Record excerpts START
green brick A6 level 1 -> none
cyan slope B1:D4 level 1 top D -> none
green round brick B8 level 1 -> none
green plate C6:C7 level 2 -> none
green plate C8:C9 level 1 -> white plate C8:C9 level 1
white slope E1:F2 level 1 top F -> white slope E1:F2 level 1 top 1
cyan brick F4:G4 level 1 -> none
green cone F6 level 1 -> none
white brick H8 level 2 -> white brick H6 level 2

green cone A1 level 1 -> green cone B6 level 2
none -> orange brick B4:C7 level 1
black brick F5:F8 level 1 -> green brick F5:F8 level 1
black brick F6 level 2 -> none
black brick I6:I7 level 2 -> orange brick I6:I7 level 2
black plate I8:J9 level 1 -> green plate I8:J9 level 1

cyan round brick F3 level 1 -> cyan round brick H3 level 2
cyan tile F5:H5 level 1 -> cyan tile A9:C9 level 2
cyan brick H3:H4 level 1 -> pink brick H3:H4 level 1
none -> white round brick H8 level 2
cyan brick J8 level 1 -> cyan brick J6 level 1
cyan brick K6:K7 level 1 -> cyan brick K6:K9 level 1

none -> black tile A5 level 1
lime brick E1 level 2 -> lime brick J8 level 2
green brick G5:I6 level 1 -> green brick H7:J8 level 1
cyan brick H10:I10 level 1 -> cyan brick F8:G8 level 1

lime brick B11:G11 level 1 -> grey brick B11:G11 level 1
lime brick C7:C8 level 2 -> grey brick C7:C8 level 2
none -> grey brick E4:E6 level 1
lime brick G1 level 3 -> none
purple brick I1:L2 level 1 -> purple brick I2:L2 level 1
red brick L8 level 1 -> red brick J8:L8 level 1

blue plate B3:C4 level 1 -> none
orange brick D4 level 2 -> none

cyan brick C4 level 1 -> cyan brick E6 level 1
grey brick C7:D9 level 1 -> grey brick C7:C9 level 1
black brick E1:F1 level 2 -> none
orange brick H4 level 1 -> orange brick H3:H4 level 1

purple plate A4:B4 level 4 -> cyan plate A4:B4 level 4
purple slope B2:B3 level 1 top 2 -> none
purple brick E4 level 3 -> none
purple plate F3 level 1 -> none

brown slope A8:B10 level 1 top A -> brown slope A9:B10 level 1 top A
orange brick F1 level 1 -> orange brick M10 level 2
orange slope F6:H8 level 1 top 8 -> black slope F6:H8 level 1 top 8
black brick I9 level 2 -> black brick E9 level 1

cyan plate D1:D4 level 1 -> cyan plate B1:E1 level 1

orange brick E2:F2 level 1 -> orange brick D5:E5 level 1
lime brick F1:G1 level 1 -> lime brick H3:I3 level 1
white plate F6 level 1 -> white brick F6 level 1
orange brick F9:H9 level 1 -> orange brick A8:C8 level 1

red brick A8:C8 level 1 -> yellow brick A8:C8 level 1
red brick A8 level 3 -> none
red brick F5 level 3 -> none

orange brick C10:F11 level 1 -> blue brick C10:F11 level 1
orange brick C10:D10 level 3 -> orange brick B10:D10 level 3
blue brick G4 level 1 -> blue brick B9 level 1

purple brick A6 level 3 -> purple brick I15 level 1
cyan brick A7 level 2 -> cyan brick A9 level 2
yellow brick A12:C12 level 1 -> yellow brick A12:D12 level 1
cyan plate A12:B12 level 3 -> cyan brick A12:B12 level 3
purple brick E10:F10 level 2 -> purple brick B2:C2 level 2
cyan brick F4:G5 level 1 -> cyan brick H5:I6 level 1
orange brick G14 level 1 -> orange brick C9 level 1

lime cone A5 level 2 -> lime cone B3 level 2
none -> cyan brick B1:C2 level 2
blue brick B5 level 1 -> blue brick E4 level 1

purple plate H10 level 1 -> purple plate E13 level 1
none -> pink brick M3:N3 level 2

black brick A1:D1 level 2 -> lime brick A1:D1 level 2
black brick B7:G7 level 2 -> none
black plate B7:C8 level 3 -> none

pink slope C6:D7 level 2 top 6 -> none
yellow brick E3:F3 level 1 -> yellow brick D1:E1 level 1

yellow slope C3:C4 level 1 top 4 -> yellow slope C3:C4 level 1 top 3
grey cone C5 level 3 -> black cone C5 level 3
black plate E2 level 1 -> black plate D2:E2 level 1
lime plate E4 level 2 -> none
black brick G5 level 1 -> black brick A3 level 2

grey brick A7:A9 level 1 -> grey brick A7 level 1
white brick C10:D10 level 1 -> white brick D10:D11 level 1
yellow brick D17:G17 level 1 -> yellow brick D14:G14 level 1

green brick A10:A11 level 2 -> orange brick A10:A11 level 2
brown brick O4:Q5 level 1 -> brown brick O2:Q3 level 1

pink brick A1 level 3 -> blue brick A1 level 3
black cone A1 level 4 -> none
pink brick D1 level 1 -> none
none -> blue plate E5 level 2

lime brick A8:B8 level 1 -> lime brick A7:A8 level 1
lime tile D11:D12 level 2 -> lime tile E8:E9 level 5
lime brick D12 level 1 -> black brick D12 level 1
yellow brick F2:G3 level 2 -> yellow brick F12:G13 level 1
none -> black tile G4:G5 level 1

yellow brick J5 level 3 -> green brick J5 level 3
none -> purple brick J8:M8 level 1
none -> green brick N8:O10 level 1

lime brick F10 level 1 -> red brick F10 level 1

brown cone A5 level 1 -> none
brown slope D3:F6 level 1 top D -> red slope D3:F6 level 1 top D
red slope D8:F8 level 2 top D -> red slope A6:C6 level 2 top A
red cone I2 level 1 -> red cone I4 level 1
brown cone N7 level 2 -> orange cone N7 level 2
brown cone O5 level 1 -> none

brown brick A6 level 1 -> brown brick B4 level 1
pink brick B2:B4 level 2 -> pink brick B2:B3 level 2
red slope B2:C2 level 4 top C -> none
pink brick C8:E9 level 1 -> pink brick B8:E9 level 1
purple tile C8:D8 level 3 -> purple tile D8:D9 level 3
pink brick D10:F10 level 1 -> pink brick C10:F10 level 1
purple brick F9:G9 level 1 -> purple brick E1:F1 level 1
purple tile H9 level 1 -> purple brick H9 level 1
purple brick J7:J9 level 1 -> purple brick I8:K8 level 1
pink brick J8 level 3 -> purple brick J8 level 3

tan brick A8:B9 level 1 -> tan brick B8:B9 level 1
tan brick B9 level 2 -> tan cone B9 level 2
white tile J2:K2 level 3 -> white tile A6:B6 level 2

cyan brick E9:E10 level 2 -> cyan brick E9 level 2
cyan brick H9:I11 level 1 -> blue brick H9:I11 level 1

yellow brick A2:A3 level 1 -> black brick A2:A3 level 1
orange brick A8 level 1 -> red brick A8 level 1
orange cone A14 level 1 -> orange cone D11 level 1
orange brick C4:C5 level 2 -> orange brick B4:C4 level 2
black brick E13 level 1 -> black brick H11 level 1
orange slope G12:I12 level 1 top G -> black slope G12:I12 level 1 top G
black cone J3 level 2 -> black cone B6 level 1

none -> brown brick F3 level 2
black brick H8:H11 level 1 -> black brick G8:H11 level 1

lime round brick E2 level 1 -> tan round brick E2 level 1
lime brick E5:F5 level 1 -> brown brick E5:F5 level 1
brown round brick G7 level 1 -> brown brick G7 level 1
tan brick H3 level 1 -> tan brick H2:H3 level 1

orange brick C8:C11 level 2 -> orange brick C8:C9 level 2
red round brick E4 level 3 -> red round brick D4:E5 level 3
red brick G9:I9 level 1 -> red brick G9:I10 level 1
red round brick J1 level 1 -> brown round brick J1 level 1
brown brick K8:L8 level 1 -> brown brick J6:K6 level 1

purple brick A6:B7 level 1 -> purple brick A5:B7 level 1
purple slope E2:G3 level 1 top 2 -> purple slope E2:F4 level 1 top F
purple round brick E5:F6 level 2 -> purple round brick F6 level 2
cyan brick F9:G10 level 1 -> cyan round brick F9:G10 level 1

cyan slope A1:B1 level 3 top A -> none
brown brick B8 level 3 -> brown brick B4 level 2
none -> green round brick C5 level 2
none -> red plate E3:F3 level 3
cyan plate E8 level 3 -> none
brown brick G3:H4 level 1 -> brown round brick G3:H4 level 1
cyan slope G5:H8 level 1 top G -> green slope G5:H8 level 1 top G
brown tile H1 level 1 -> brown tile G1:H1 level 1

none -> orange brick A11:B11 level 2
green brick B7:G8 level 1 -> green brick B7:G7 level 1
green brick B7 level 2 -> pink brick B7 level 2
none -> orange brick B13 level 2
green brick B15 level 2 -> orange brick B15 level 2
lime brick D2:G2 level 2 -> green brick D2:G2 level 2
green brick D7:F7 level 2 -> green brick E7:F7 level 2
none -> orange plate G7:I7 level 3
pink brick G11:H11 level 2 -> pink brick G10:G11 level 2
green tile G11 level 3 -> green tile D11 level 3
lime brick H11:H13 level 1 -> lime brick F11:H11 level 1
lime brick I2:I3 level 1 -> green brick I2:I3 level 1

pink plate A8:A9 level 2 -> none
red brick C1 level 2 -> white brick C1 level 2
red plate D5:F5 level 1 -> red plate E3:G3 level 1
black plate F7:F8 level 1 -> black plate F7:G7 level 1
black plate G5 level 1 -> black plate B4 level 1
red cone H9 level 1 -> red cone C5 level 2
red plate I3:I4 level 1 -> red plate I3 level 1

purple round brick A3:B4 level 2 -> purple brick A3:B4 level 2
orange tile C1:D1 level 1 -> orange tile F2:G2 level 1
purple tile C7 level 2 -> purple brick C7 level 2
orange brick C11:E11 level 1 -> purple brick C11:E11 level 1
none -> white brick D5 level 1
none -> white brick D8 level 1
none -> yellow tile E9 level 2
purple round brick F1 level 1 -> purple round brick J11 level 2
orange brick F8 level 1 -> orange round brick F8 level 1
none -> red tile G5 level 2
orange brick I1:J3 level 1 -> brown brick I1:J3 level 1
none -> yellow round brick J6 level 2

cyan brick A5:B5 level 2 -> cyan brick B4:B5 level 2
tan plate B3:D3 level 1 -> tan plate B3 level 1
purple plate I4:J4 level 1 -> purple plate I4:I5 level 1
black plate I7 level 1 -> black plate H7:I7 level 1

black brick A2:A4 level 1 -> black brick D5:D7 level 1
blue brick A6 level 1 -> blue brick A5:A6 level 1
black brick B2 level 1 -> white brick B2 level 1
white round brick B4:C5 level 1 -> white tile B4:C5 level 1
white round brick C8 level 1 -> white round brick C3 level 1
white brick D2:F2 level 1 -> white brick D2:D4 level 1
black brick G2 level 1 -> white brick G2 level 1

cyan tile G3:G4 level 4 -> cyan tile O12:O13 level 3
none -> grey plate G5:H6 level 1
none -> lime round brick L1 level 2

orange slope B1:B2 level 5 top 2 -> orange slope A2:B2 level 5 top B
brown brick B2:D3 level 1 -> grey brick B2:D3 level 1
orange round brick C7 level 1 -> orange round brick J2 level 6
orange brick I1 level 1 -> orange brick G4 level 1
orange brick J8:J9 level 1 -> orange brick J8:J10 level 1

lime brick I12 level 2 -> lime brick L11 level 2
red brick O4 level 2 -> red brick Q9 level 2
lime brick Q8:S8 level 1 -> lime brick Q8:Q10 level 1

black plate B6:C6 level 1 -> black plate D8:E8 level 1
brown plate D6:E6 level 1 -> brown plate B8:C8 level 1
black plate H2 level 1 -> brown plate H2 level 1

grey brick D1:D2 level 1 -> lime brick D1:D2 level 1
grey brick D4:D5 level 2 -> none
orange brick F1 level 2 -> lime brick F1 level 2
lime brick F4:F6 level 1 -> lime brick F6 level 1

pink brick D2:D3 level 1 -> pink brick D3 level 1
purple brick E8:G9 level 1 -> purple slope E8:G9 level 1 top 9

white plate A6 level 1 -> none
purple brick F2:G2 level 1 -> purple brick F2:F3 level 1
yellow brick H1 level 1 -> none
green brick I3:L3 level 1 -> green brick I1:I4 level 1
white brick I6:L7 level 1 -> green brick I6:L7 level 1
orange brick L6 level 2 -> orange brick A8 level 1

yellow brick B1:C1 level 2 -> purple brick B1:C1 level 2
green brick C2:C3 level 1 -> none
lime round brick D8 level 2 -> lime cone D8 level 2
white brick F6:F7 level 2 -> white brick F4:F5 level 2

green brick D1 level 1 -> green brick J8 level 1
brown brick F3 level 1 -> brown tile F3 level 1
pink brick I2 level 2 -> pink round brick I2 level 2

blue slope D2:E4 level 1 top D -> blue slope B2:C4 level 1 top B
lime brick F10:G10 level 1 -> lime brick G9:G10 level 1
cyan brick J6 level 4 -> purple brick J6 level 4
Record excerpts END
● Task directions
For this exercise, repeat exactly the lines of the data above from the one with "none -> white brick D5 level 1" down to the one with "orange brick I1:J3", both end lines included.

● Finished task
none -> white brick D5 level 1
none -> white brick D8 level 1
none -> yellow tile E9 level 2
purple round brick F1 level 1 -> purple round brick J11 level 2
orange brick F8 level 1 -> orange round brick F8 level 1
none -> red tile G5 level 2
orange brick I1:J3 level 1 -> brown brick I1:J3 level 1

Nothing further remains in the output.